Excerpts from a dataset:
*** Block opens ***
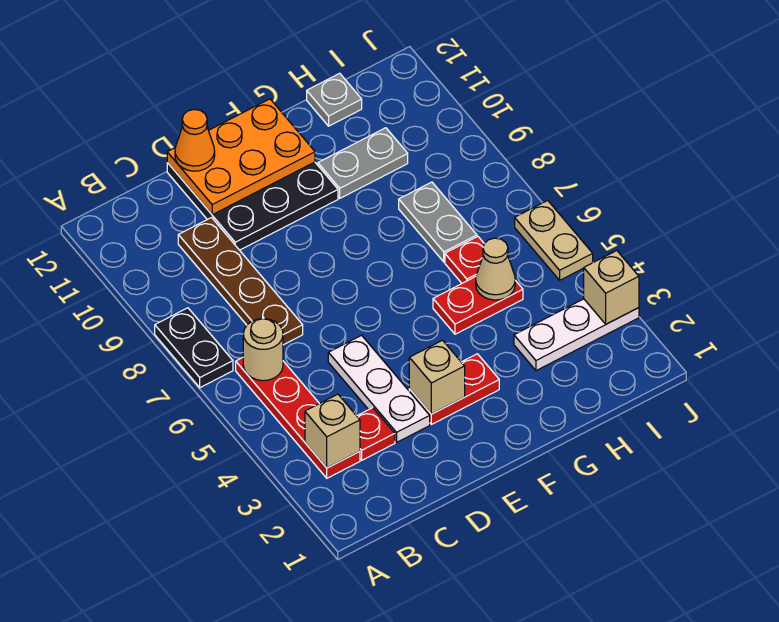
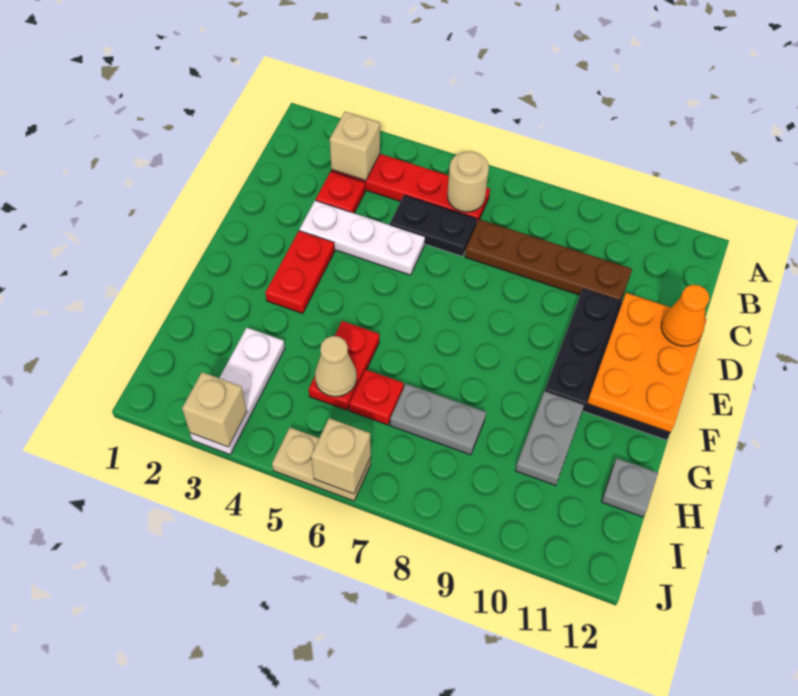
black plate A7:A8 level 1 -> black plate C5:C6 level 1
tan brick E3 level 2 -> tan brick J6 level 2

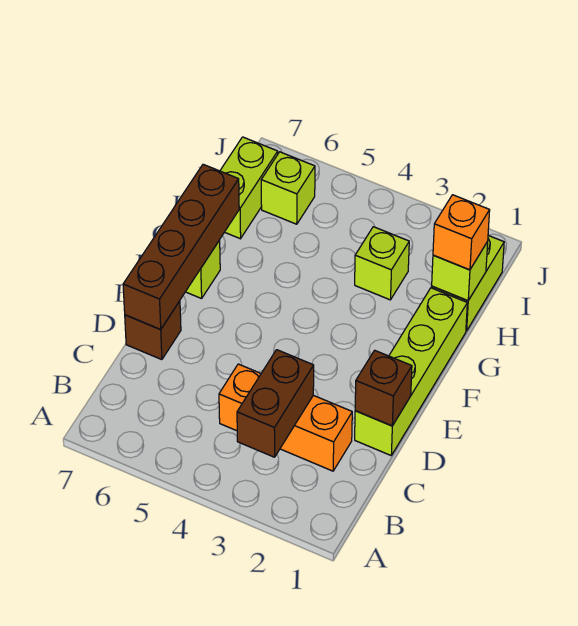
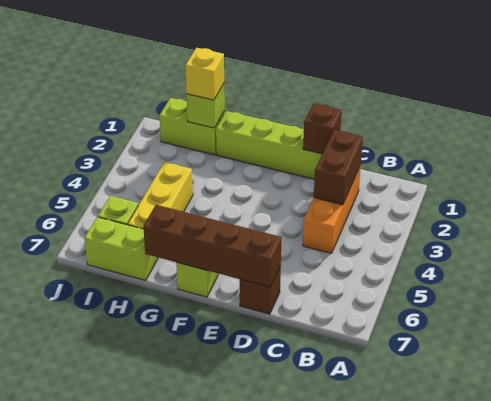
brown brick B3:C3 level 2 -> brown brick C2:C3 level 2
orange brick H1 level 3 -> yellow brick H1 level 3
lime brick H3 level 1 -> none
none -> yellow brick H4:H6 level 1

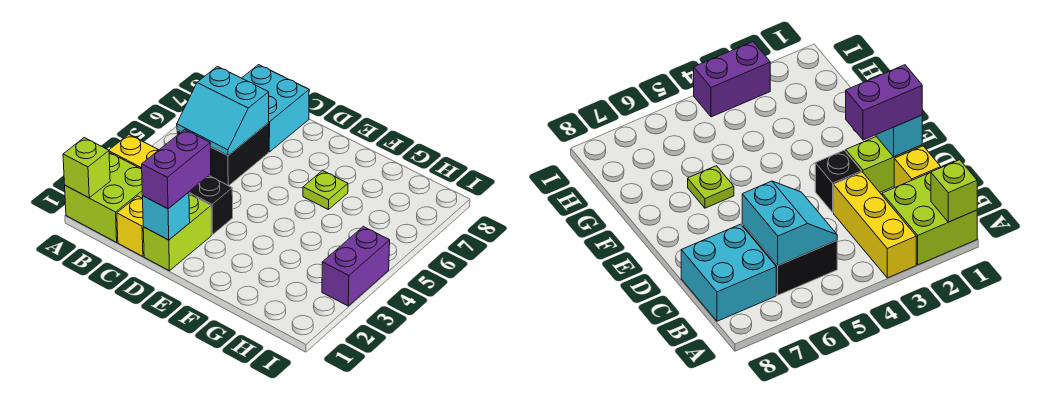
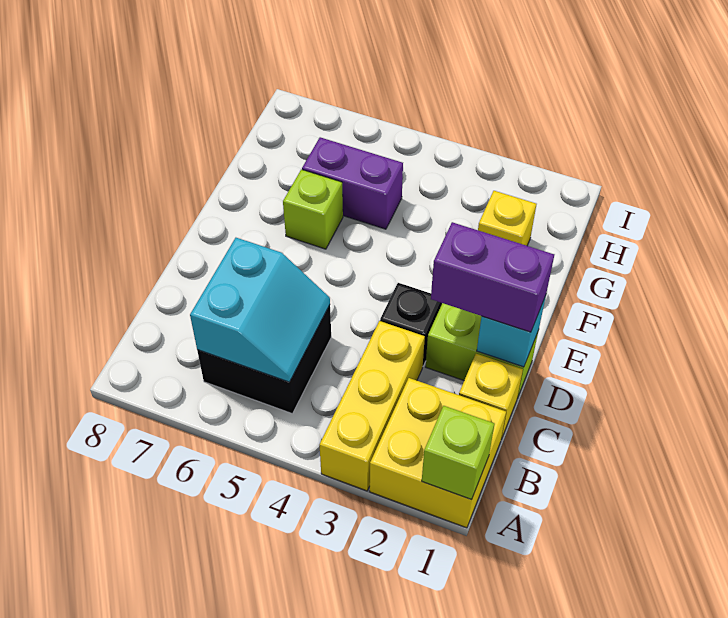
lime brick A1:B2 level 1 -> yellow brick A1:B2 level 1
cyan brick B7:C8 level 1 -> none
lime plate F6 level 1 -> lime brick F6 level 1
none -> yellow brick G2 level 1
purple brick I3:I4 level 1 -> purple brick G5:G6 level 1

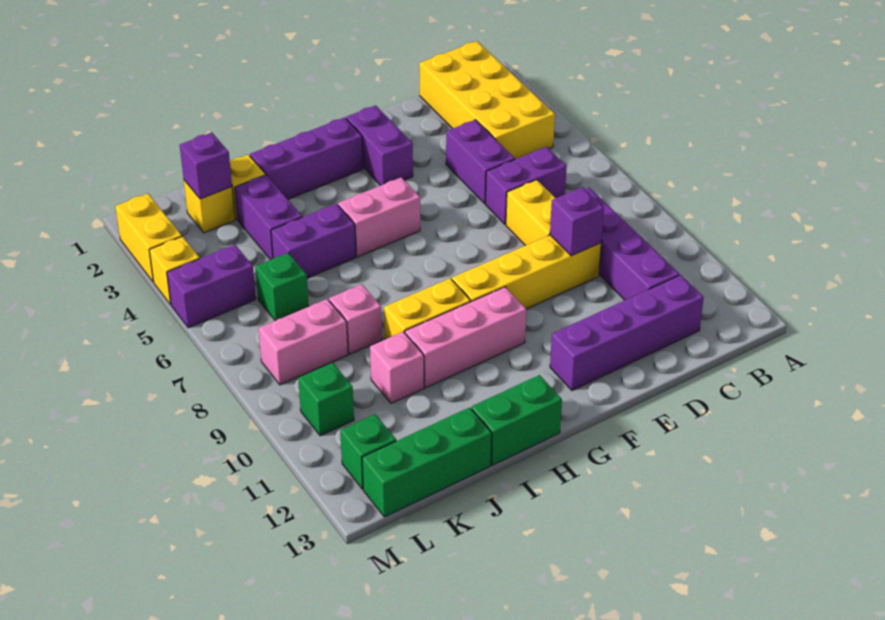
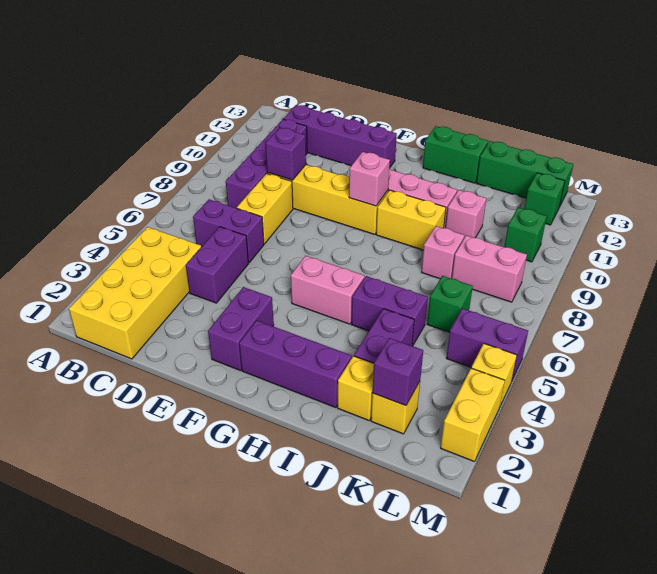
none -> pink brick G9 level 2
*** Block closes ***
(Exercise aim): Begin with the line containing "cyan brick B7:C8 level 1 -> none", stop at the last line of the records above, and copy every line in between exactly, both ends included, with no pictures.

(Task response):
cyan brick B7:C8 level 1 -> none
lime plate F6 level 1 -> lime brick F6 level 1
none -> yellow brick G2 level 1
purple brick I3:I4 level 1 -> purple brick G5:G6 level 1

none -> pink brick G9 level 2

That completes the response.